Work task:
From the line containing "(592, 599) = (504, 318): blue" down to the line containing "(237, 302) = (235, 407): blue", copy out the entries below exactly, both lines included, and nothing else; pictures do not belong in the copy.

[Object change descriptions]
>>>>
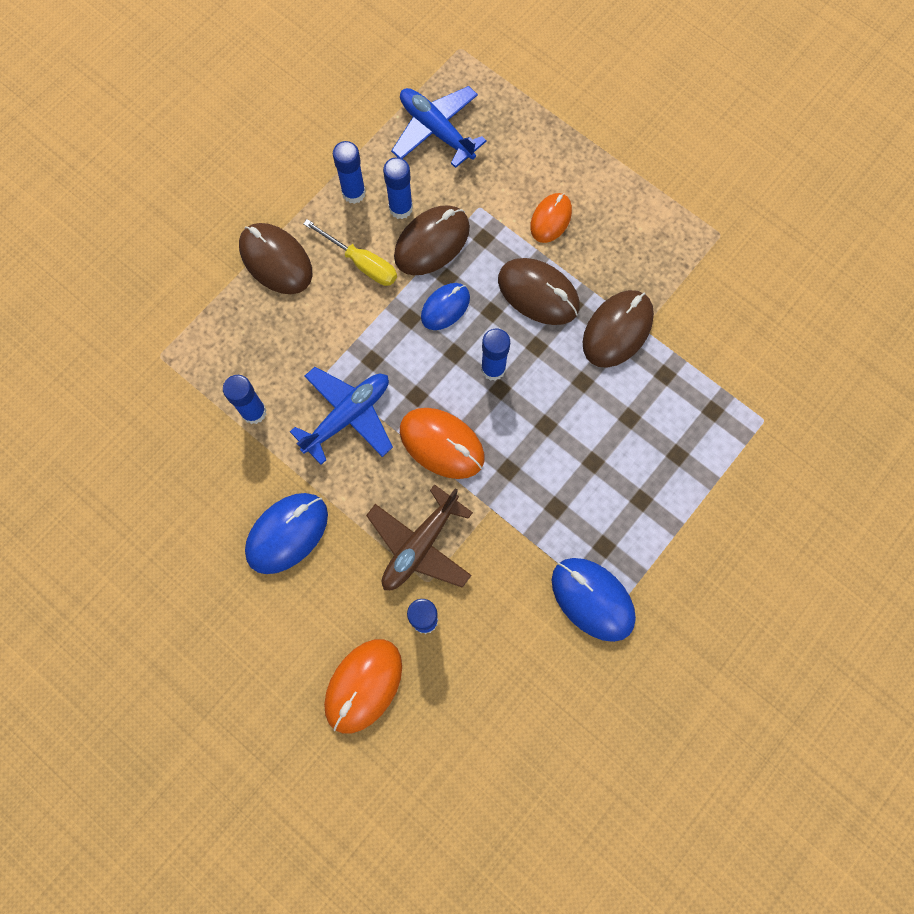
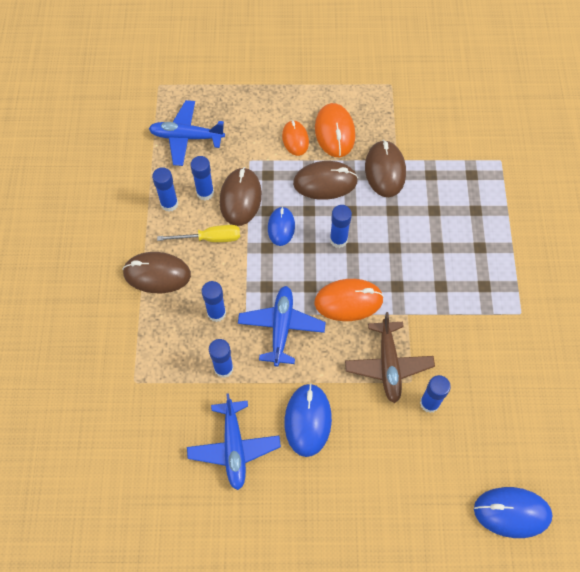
camera: 40 degrees left, 10 degrees down
(193, 500) = (234, 447): none -> blue plane
(297, 348) = (216, 313): none -> blue glue stick
(363, 685) = (430, 467): orange mouse -> orange mouse (334, 132)
(592, 599) = (504, 318): blue mouse -> blue mouse (512, 512)

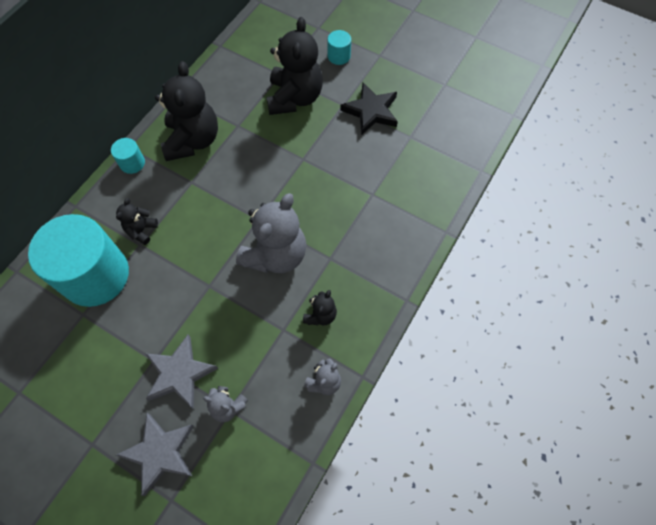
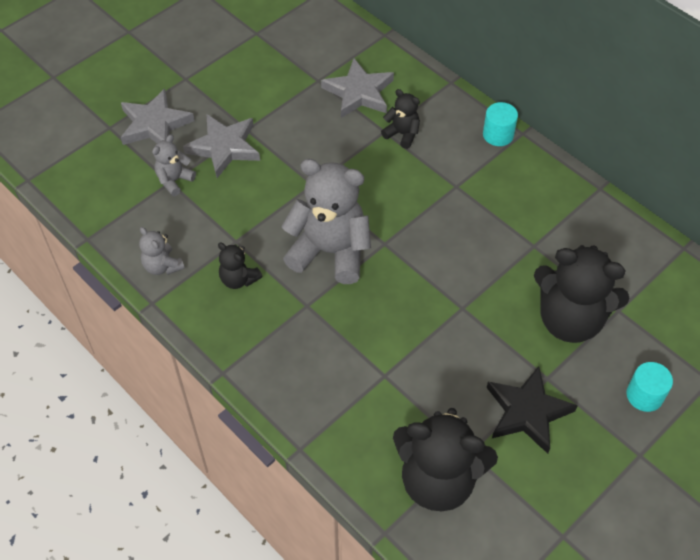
camera: 105 degrees right, 10 degrees down
(95, 275) = (359, 92): turquoise cylinder -> grey star
(193, 140) = (519, 195): black teddy bear -> black teddy bear (438, 479)
(276, 255) = (330, 251): grey teddy bear -> grey teddy bear turned 150 degrees clockwise

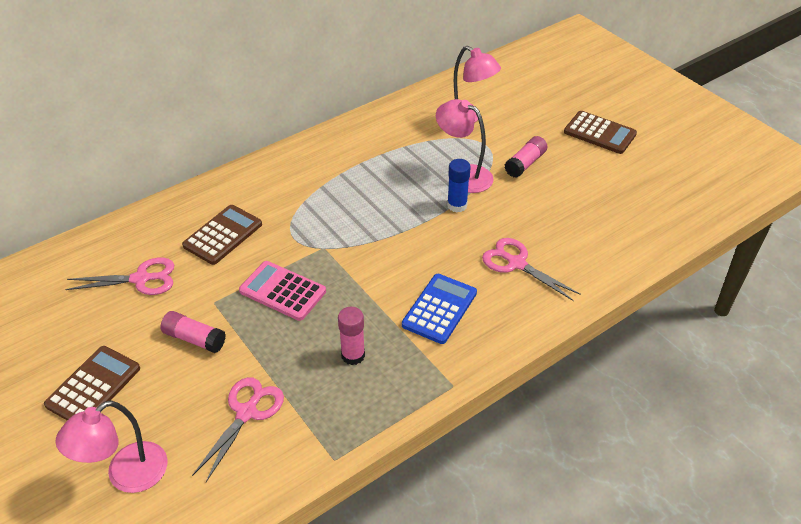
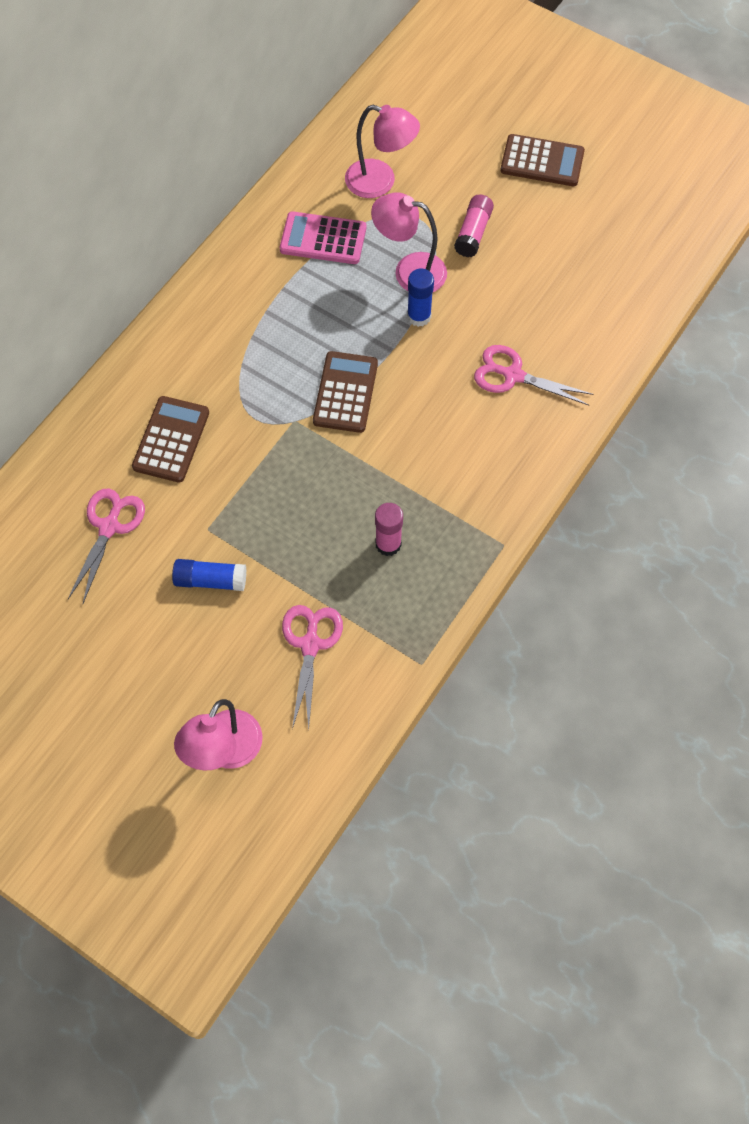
camera: 20 degrees left, 20 degrees up
(93, 387) = (134, 671): brown calculator -> brown calculator (345, 392)
(141, 279) = (109, 526): pink scissors -> pink scissors turned 45 degrees counterclockwise
(194, 339) = (210, 580): pink glue stick -> blue glue stick
(282, 291) = (276, 491): pink calculator -> pink calculator (323, 239)
(439, 309) = (454, 459): blue calculator -> none

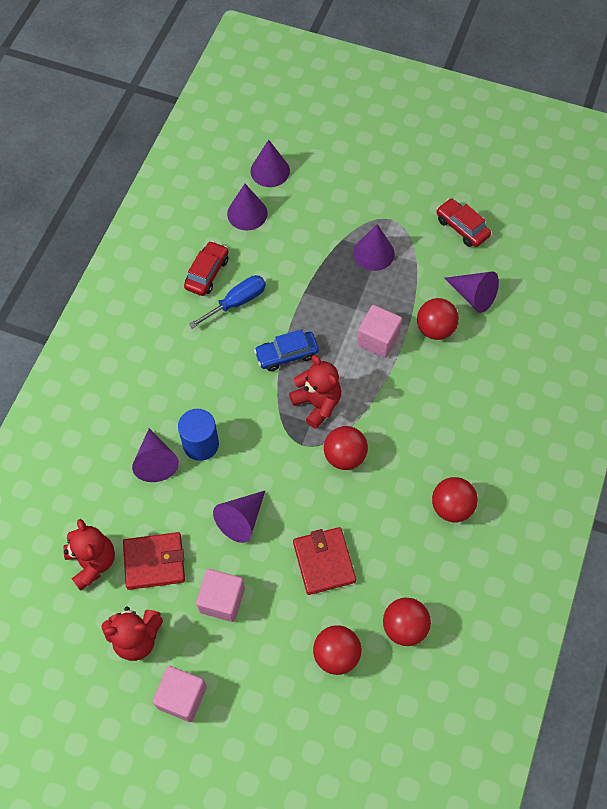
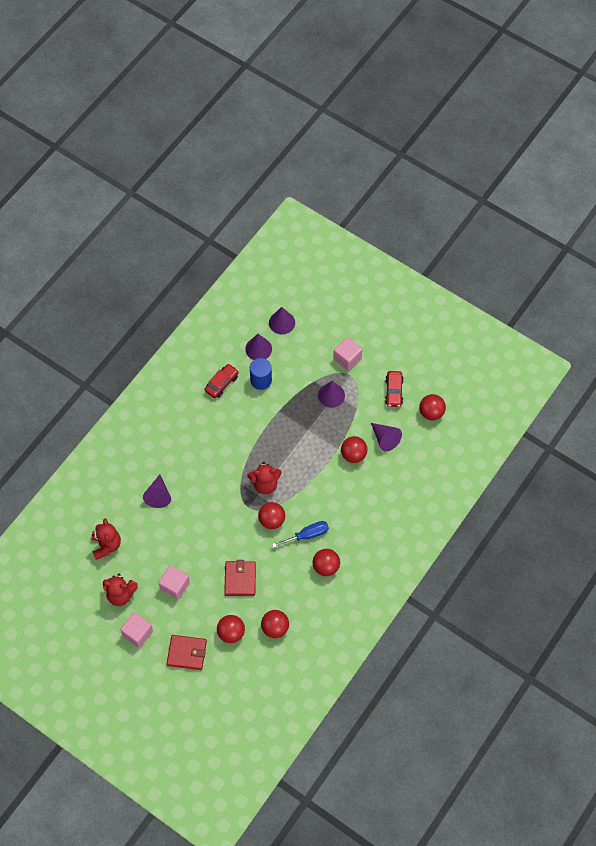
camera: 15 degrees right, 0 degrees up
(154, 562) = (142, 554): red wallet -> red wallet (187, 653)
(201, 444) = (188, 492): blue cylinder -> blue cylinder (261, 380)
(237, 302) = (235, 407): blue screwdriver -> blue screwdriver (307, 535)
(241, 519) = (199, 543): purple cone -> none
(286, 354) = (256, 448): blue car -> none
(317, 403) = (265, 484): red teddy bear -> red teddy bear turned 105 degrees clockwise
(378, 339) = (315, 453): pink cube -> pink cube (347, 358)
(462, 227) = (393, 391): red car -> red car turned 150 degrees counterclockwise
(525, 244) = (431, 413): none -> red ball

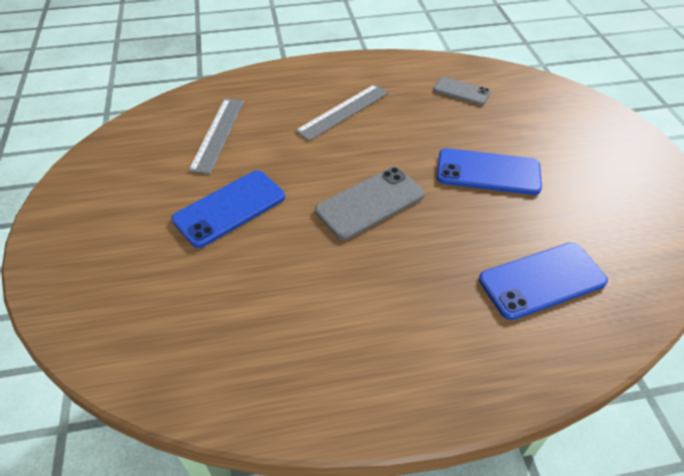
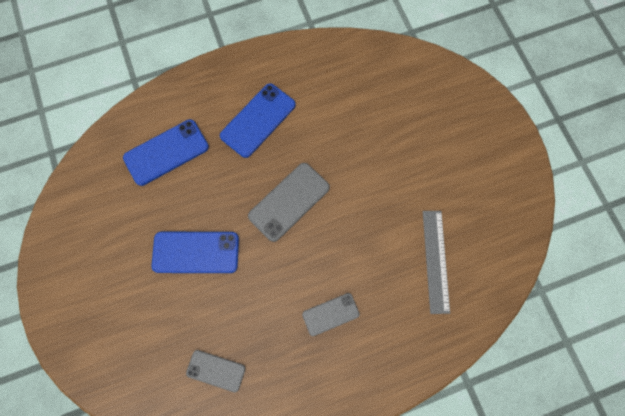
camera: 170 degrees right, 25 degrees up
(230, 208) = (393, 178): blue phone -> blue phone (258, 120)
(343, 111) = (330, 314): grey ruler -> grey phone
<<<<
Response box:
(592, 599) = (504, 318): blue mouse -> blue mouse (512, 512)

camera: 105 degrees right, 10 degrees down
(95, 275) = (359, 92): turquoise cylinder -> grey star
(193, 140) = (519, 195): black teddy bear -> black teddy bear (438, 479)
(276, 255) = (330, 251): grey teddy bear -> grey teddy bear turned 150 degrees clockwise

camera: 20 degrees left, 20 degrees up
(93, 387) = (134, 671): brown calculator -> brown calculator (345, 392)
(141, 279) = (109, 526): pink scissors -> pink scissors turned 45 degrees counterclockwise
(194, 339) = (210, 580): pink glue stick -> blue glue stick
(282, 291) = (276, 491): pink calculator -> pink calculator (323, 239)
(439, 309) = (454, 459): blue calculator -> none

camera: 15 degrees right, 0 degrees up
(154, 562) = (142, 554): red wallet -> red wallet (187, 653)
(201, 444) = (188, 492): blue cylinder -> blue cylinder (261, 380)
(237, 302) = (235, 407): blue screwdriver -> blue screwdriver (307, 535)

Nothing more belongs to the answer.